--- ACTION ITEM ---
Without including any pictures, reproduce the full listing exactly.

--- COLLECTED DATA ---
§

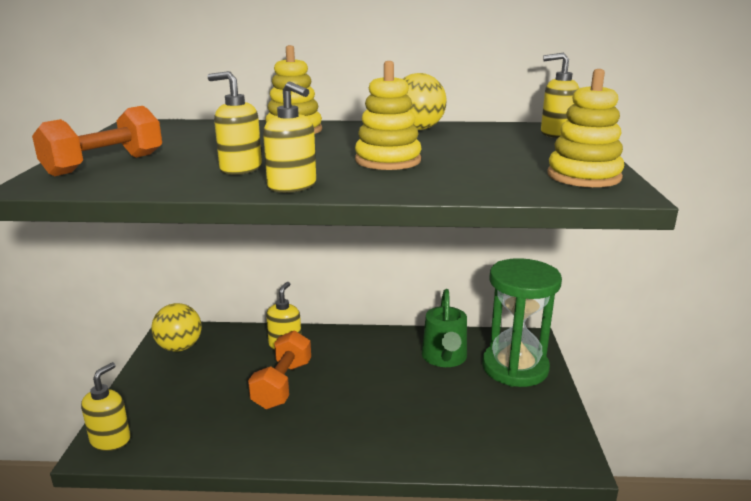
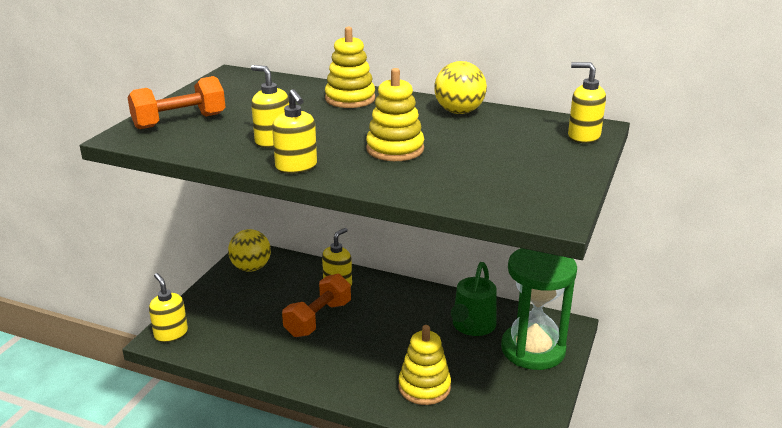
camera: 20 degrees right, 5 degrees up
(111, 440) = (171, 334): yellow soap dispenser -> yellow soap dispenser turned 75 degrees counterclockwise
(583, 176) = (543, 194): yellow stacking toy -> yellow stacking toy (424, 387)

§

--- PROBLEM SOLUTION ---
camera: 20 degrees right, 5 degrees up
(111, 440) = (171, 334): yellow soap dispenser -> yellow soap dispenser turned 75 degrees counterclockwise
(583, 176) = (543, 194): yellow stacking toy -> yellow stacking toy (424, 387)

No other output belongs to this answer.